• About this task: The required output is all lines below that contain the word "turquoise".

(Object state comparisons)
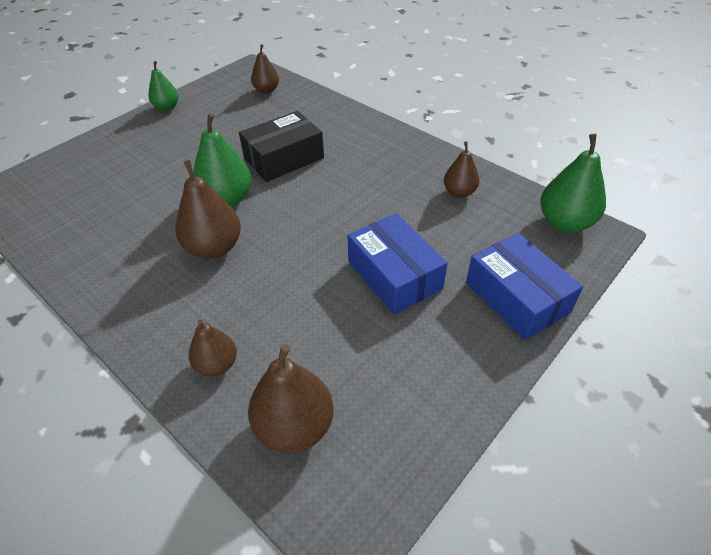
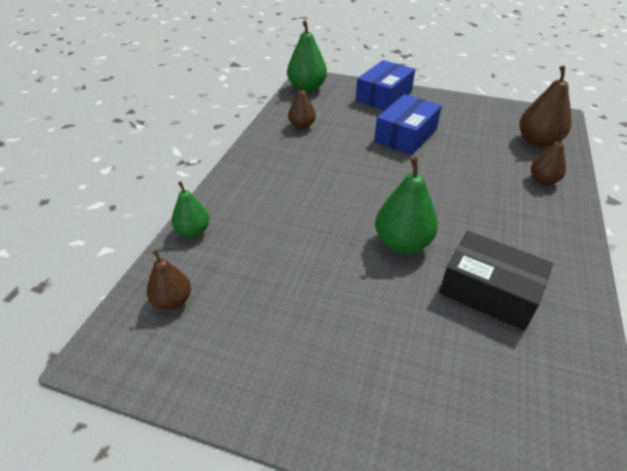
camera: 115 degrees left, 5 degrees down
(167, 107) = (261, 409): green pear -> green pear (193, 231)
(214, 248) = (462, 224): brown pear -> none
(284, 158) = (315, 228): black box -> black box (489, 291)

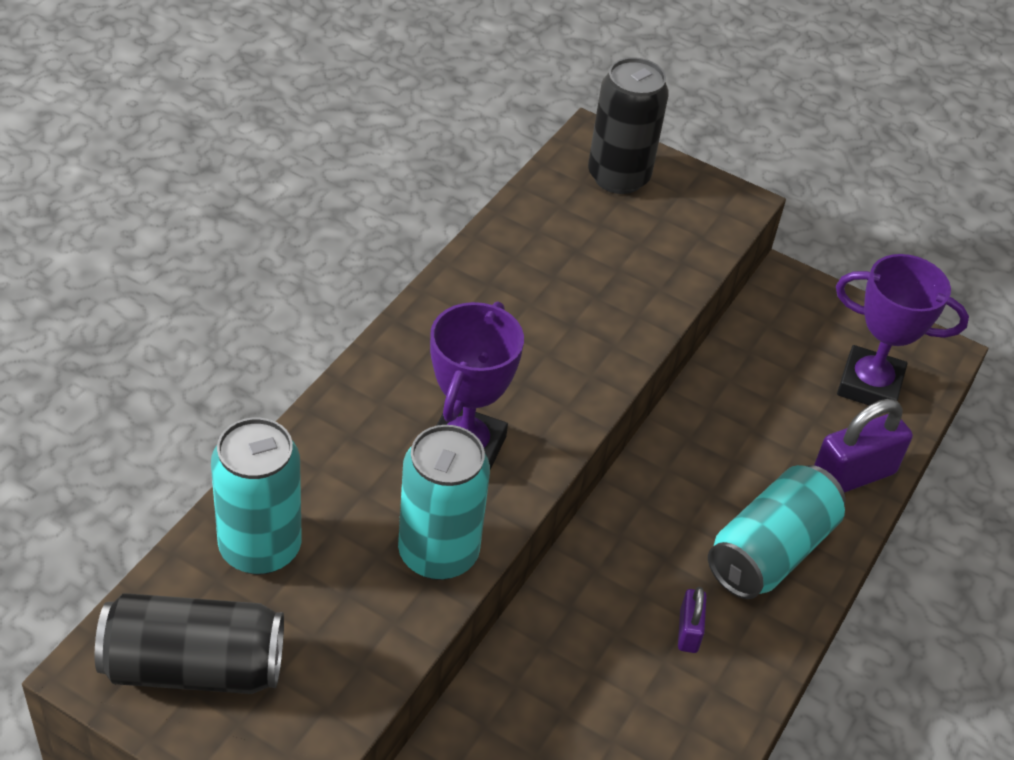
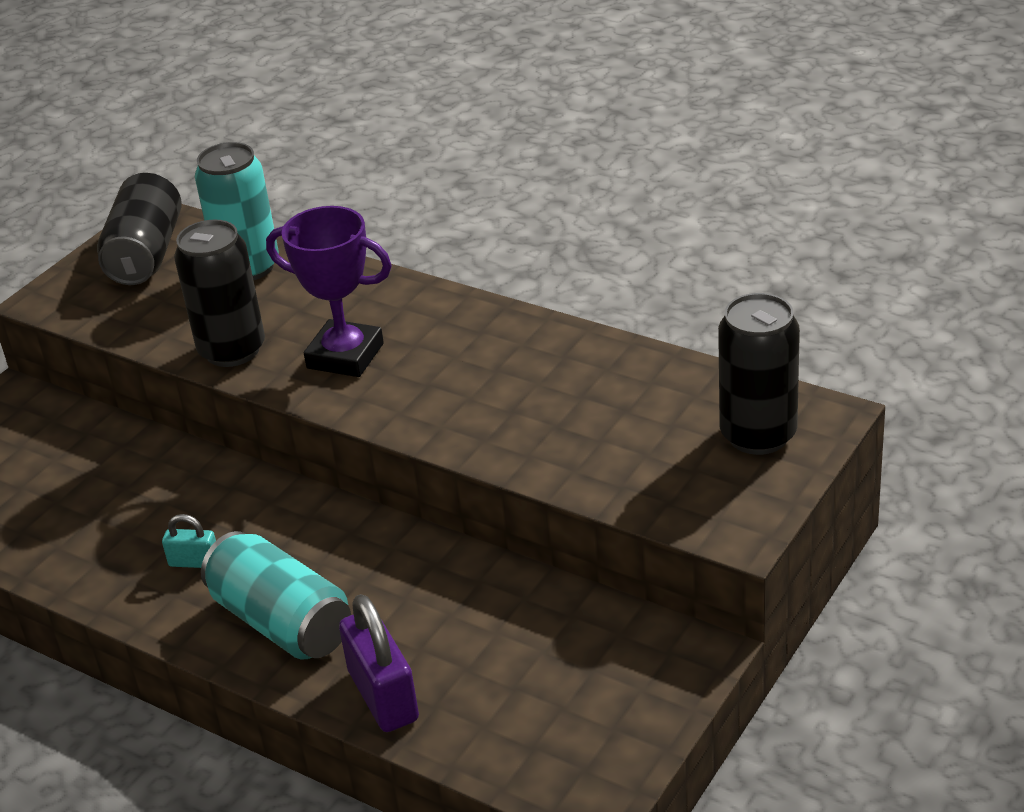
camera: 100 degrees right, 10 degrees down
(438, 553) = (232, 350): turquoise can -> black can
(688, 631) = (194, 562): purple padlock -> turquoise padlock
(869, 385) = (527, 722): purple trophy -> none

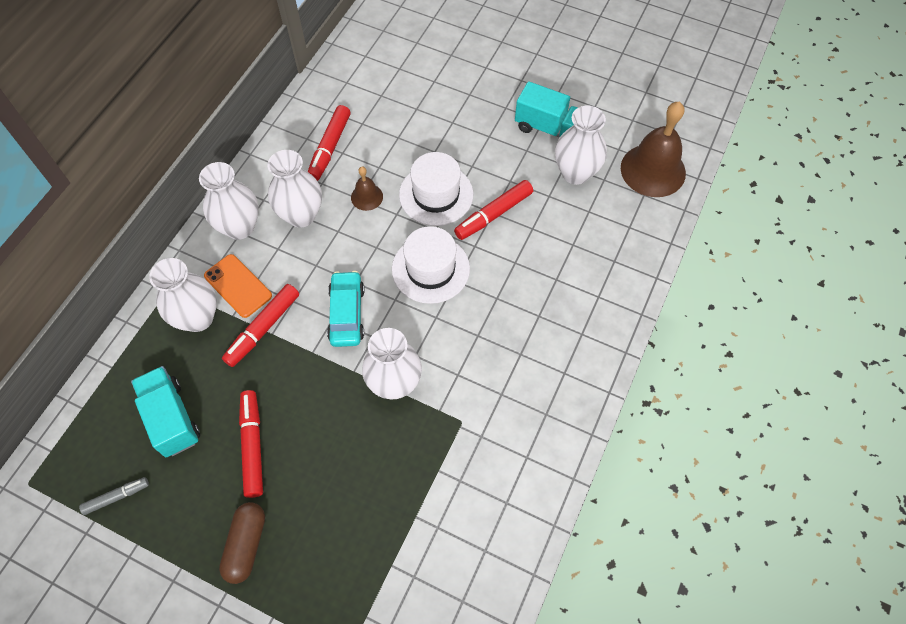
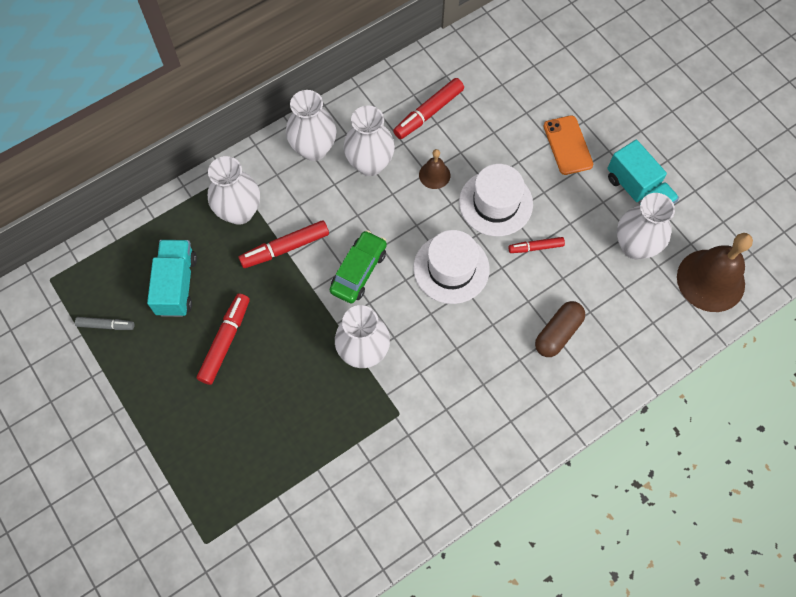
camera: 30 degrees right, 5 degrees up
(238, 286) = (285, 200): orange phone -> orange phone (567, 145)
(246, 545) = (179, 417): brown capsule -> brown capsule (558, 333)
(347, 314) = (359, 271): turquoise car -> green car
(494, 214) = (536, 247): red marker -> red marker, size x0.60

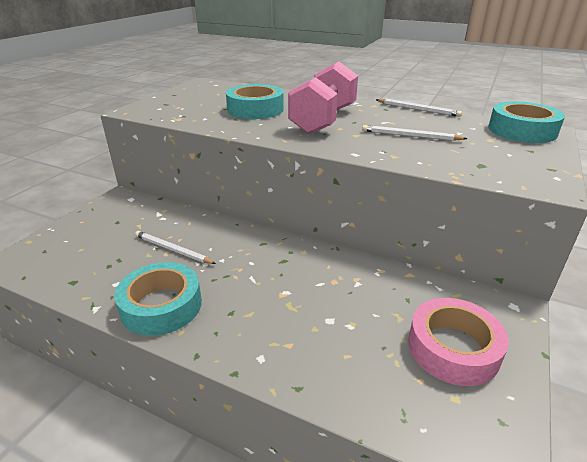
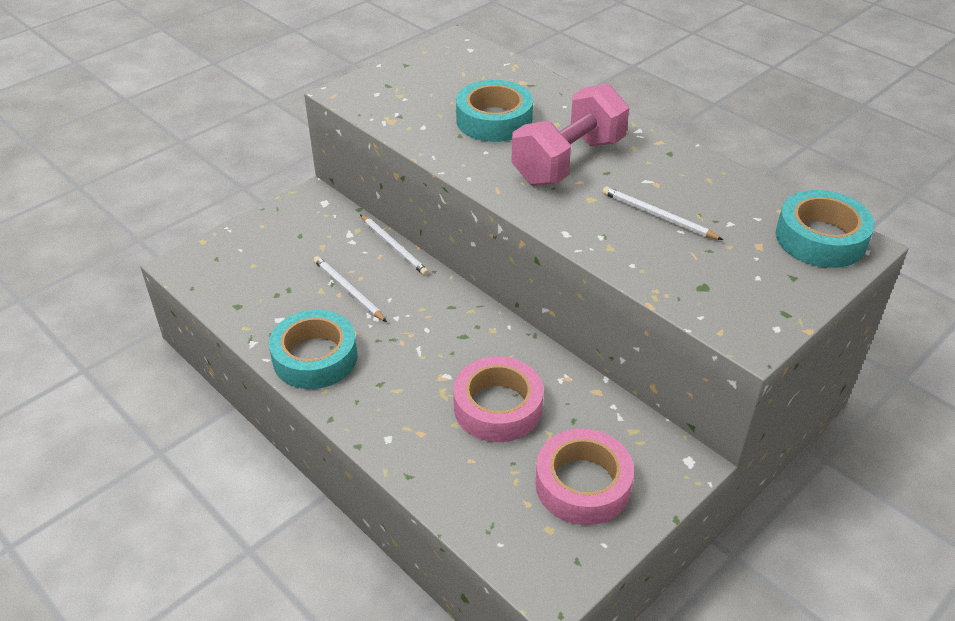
camera: 20 degrees right, 10 degrees up
(342, 305) = (497, 407): none -> pink tape
(418, 109) = (714, 164): white pencil -> white pencil (394, 247)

• Output of the task:
(438, 553) = (232, 350): turquoise can -> black can
(688, 631) = (194, 562): purple padlock -> turquoise padlock
(347, 314) = (359, 271): turquoise car -> green car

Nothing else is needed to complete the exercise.